====== INFORMATION PROVIDED
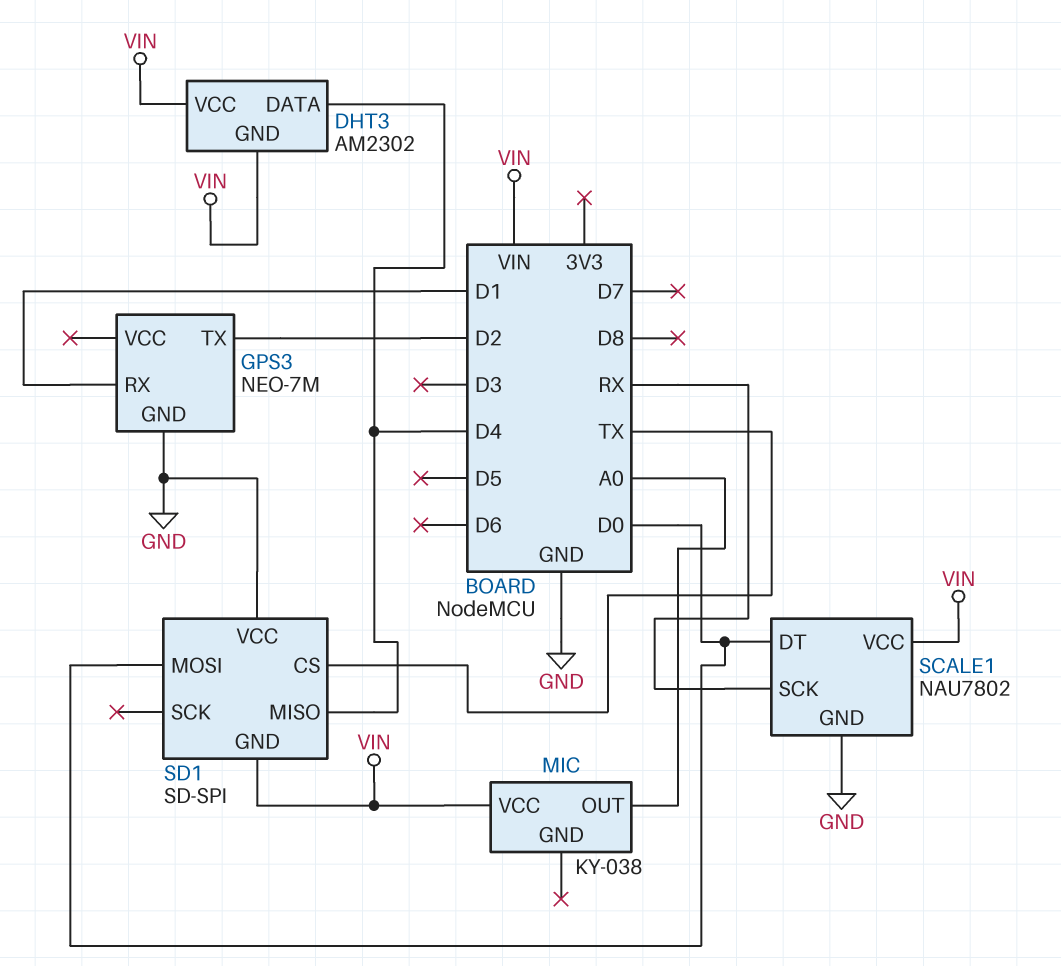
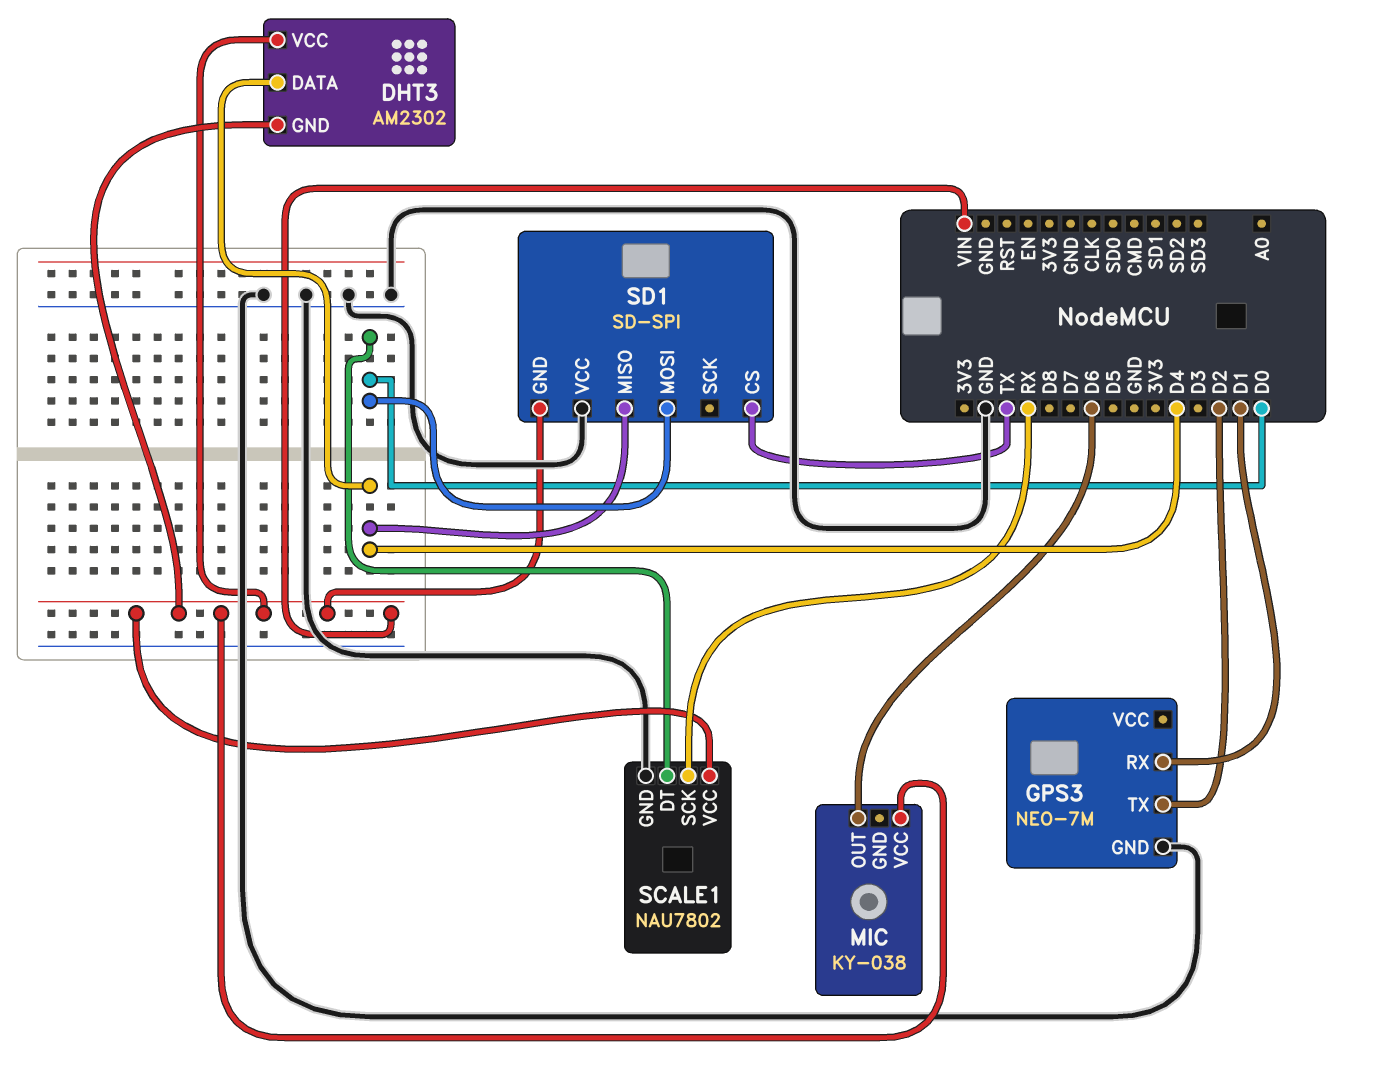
MIC pin OUT: A0 -> D6

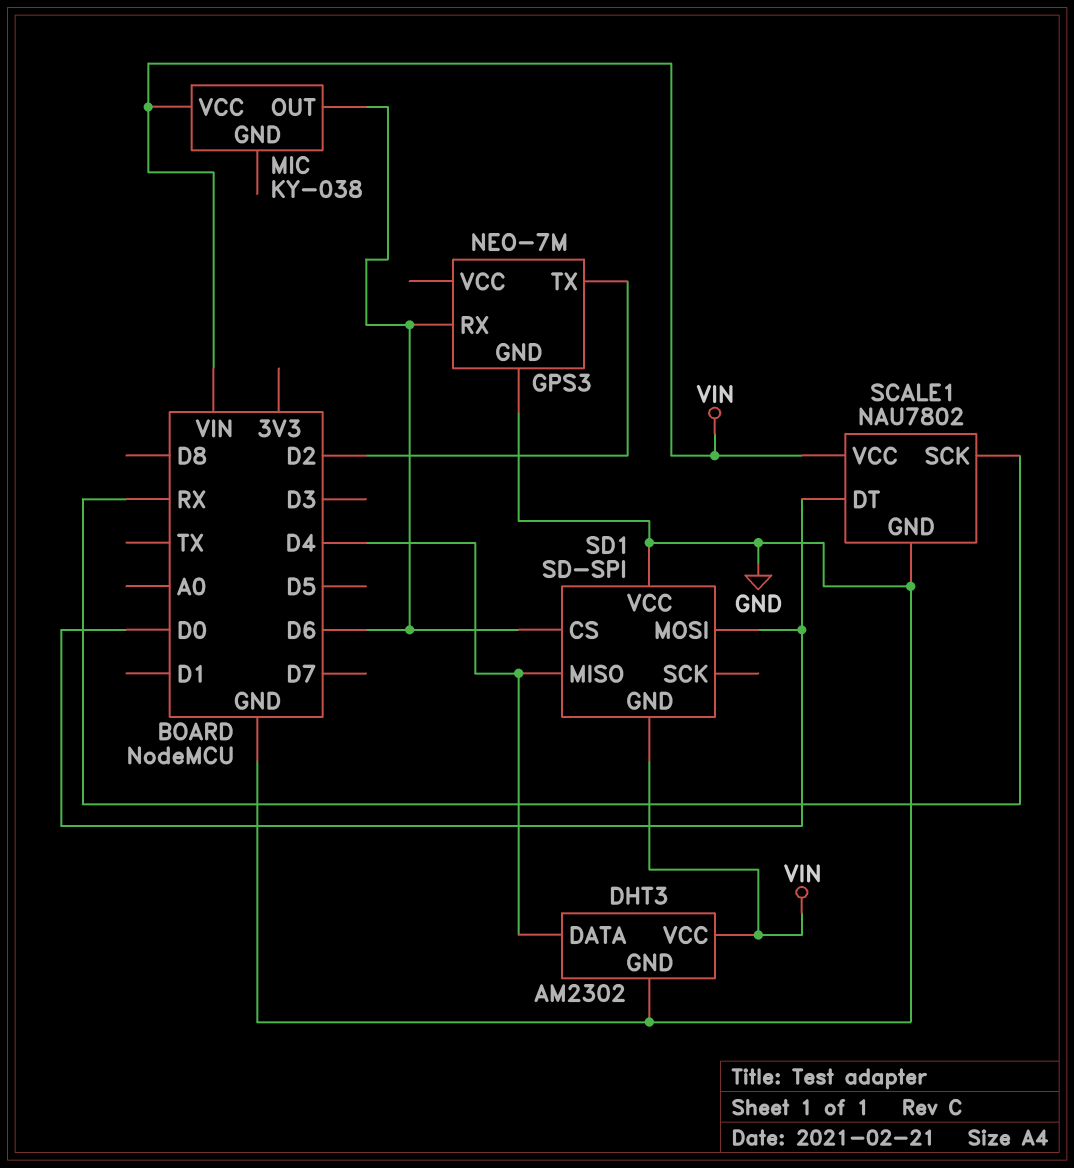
DHT3 pin GND: VIN -> GND
GPS3 pin RX: D1 -> D6
SD1 pin CS: TX -> D6

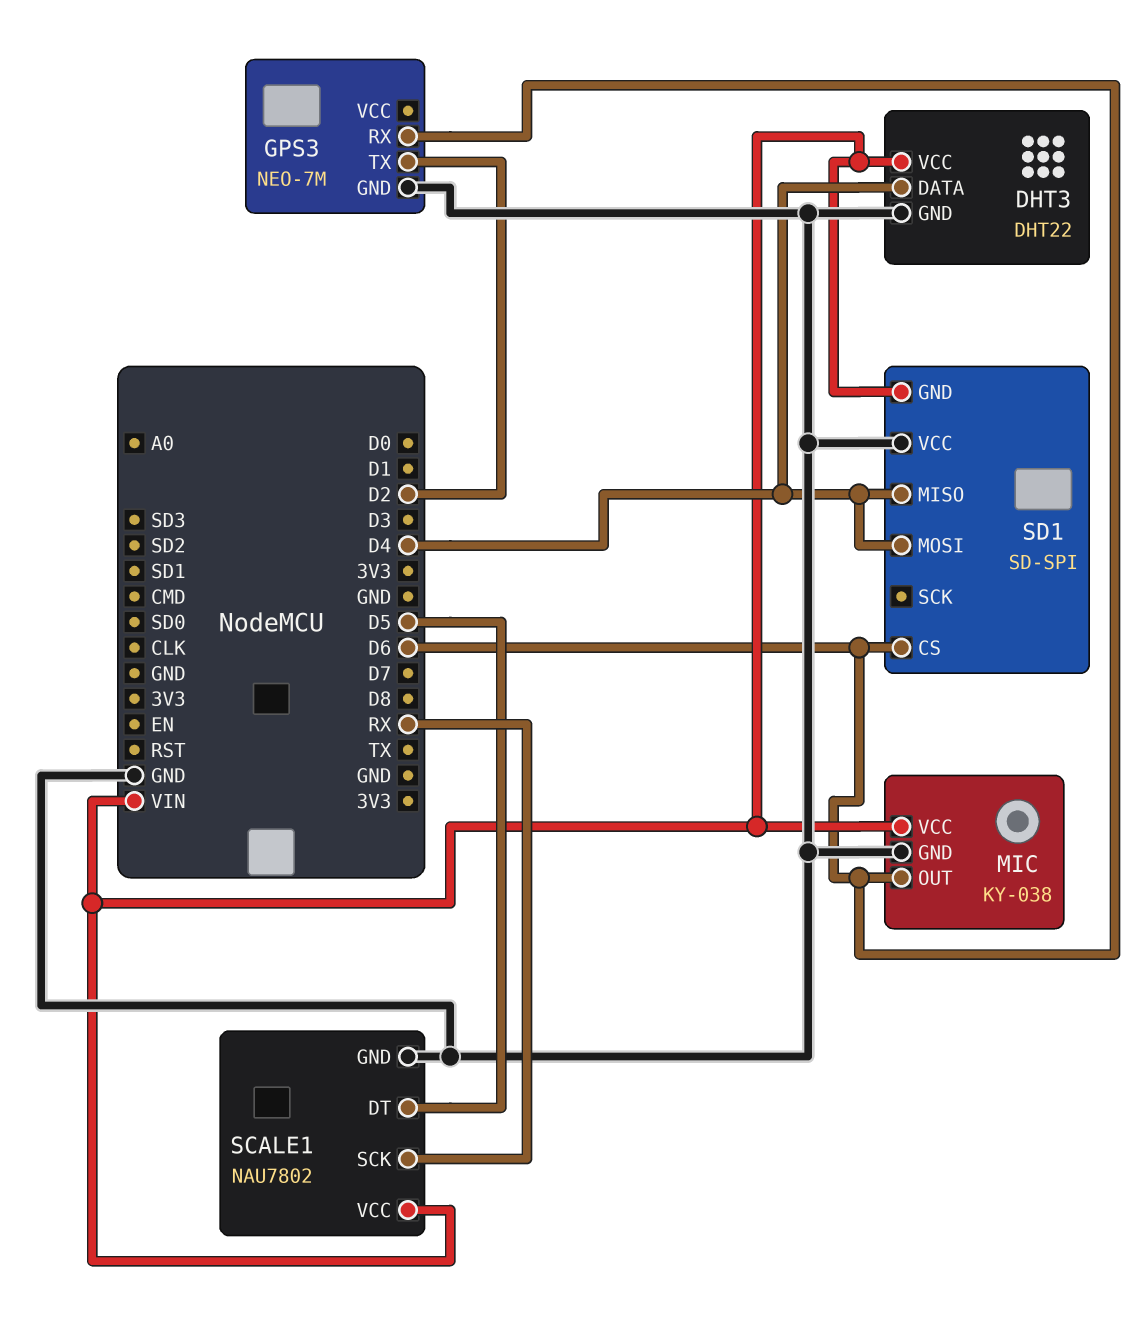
DHT3: AM2302 -> DHT22
MIC pin GND: none -> GND
SCALE1 pin DT: D0 -> D5
SD1 pin MOSI: D0 -> D4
============
Quote, please, only the lines running from the one with "DHT3 pin GND: VIN -> GND" down to the final line of the data above, keeping both ends and skipping the pictures.

▶ _TASK SOLUTION_
DHT3 pin GND: VIN -> GND
GPS3 pin RX: D1 -> D6
SD1 pin CS: TX -> D6

DHT3: AM2302 -> DHT22
MIC pin GND: none -> GND
SCALE1 pin DT: D0 -> D5
SD1 pin MOSI: D0 -> D4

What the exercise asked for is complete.